◆ Problem
Output only the lines below from the one containing "DIGITS pin DIO: A5 -> D8" to the one containing "POT pin SIG: D34 -> D35", exactly as written, both ends kept.

************

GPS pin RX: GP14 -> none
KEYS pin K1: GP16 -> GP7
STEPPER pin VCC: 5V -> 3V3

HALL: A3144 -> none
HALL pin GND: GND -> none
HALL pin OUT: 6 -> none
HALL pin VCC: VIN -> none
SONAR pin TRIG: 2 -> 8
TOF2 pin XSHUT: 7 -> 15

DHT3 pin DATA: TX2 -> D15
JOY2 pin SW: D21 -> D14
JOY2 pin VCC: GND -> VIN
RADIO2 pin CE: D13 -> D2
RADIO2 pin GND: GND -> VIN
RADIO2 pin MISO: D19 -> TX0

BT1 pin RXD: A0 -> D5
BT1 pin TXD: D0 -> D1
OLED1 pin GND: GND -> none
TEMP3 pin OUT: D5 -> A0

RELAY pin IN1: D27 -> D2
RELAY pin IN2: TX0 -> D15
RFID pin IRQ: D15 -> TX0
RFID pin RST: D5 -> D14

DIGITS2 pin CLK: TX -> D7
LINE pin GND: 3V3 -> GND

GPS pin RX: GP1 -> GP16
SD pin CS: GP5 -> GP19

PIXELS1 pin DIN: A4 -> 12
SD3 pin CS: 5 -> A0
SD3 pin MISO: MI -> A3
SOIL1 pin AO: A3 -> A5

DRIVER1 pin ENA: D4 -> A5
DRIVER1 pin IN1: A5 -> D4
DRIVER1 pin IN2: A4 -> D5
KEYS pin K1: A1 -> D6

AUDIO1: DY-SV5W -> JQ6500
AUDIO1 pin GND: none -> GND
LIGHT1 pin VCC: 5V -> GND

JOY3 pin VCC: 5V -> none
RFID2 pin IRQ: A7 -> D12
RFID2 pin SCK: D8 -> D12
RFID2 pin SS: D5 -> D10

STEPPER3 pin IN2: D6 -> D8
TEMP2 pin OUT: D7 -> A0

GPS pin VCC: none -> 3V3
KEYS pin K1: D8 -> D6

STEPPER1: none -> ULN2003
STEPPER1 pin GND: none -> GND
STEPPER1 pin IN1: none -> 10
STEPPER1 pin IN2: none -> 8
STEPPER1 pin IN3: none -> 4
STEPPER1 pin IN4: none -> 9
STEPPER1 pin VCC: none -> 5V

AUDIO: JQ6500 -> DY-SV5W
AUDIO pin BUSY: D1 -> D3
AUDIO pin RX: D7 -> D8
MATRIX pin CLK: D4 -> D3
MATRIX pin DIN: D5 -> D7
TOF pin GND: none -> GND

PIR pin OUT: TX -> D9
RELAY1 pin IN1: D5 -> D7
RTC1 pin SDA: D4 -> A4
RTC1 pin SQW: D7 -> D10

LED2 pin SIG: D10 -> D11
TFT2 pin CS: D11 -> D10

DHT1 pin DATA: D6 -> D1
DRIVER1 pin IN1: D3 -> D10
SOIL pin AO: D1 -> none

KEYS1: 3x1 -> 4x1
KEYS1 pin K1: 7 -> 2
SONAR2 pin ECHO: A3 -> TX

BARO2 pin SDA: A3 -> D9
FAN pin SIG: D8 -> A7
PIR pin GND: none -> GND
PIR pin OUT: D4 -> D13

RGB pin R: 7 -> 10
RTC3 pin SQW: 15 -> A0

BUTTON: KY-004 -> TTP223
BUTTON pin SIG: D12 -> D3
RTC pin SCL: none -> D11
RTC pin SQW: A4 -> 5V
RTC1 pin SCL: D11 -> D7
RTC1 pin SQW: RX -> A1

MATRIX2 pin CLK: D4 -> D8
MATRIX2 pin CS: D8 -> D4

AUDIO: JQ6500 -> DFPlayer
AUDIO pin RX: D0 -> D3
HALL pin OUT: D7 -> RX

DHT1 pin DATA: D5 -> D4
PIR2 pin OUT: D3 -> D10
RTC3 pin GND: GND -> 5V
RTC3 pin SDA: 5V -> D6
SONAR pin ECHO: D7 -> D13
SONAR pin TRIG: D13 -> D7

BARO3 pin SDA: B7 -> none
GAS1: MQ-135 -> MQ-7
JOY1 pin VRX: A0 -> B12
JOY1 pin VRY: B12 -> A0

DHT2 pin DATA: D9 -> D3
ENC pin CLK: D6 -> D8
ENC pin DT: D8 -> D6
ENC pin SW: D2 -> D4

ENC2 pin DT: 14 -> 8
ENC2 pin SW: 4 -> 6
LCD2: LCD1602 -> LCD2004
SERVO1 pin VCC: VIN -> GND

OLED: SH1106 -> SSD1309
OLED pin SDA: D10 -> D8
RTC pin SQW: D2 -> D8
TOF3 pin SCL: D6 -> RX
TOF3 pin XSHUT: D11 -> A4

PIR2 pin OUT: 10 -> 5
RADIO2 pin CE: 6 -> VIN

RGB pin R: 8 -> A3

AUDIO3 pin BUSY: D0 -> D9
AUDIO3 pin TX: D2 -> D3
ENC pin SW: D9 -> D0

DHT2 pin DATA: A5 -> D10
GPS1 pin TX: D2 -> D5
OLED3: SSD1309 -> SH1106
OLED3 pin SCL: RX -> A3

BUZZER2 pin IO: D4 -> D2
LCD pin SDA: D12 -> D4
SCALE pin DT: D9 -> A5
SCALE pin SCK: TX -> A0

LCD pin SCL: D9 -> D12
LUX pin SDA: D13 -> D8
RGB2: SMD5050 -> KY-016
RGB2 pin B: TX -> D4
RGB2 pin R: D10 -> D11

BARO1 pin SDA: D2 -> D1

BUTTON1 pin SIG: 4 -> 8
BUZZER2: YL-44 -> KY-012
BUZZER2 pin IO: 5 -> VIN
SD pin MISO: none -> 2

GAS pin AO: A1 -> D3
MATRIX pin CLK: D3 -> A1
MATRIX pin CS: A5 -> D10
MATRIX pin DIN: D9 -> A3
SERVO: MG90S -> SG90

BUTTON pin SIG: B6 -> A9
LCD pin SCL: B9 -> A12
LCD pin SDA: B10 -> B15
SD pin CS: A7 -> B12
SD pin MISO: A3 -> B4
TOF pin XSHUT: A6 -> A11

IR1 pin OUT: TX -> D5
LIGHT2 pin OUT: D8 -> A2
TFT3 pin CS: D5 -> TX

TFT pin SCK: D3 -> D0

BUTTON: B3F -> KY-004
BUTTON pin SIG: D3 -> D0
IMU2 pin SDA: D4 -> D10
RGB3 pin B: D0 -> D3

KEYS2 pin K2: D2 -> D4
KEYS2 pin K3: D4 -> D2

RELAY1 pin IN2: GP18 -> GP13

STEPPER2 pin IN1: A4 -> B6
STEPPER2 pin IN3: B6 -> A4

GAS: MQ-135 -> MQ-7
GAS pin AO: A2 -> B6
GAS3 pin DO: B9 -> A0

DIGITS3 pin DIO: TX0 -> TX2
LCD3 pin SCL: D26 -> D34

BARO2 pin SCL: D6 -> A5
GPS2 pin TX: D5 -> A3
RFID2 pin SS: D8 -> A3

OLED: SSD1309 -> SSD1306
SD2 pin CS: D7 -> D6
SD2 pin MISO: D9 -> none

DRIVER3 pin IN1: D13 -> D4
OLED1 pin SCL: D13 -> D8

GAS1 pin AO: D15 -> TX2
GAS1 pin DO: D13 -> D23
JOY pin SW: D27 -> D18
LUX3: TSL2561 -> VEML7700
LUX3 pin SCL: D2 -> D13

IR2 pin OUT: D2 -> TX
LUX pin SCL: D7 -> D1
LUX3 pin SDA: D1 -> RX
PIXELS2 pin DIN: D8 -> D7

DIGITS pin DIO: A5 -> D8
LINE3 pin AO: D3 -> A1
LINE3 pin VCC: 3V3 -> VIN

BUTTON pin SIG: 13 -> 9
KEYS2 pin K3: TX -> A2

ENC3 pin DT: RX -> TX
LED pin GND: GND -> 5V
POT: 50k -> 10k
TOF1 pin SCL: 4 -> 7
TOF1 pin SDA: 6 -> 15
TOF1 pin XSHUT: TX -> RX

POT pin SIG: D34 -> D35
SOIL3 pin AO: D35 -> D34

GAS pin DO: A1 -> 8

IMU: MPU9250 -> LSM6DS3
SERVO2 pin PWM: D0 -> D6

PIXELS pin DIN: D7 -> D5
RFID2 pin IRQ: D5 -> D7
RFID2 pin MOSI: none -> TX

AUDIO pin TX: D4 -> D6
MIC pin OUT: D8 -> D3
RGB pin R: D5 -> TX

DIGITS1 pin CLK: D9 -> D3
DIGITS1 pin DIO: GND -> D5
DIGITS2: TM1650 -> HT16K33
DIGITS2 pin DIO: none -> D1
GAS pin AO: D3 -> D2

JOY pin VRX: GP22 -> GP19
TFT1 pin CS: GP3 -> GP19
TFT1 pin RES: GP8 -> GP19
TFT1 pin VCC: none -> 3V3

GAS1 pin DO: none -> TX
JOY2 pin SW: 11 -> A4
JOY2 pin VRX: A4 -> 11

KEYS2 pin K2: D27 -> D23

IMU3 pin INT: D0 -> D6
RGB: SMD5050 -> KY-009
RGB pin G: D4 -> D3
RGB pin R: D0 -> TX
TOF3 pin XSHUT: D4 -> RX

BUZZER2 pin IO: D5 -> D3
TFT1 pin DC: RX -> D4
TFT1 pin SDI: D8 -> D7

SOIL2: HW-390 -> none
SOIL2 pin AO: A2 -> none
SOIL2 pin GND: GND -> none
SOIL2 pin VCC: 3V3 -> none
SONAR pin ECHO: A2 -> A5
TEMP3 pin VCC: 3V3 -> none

************

◆ Exercise solution
DIGITS pin DIO: A5 -> D8
LINE3 pin AO: D3 -> A1
LINE3 pin VCC: 3V3 -> VIN

BUTTON pin SIG: 13 -> 9
KEYS2 pin K3: TX -> A2

ENC3 pin DT: RX -> TX
LED pin GND: GND -> 5V
POT: 50k -> 10k
TOF1 pin SCL: 4 -> 7
TOF1 pin SDA: 6 -> 15
TOF1 pin XSHUT: TX -> RX

POT pin SIG: D34 -> D35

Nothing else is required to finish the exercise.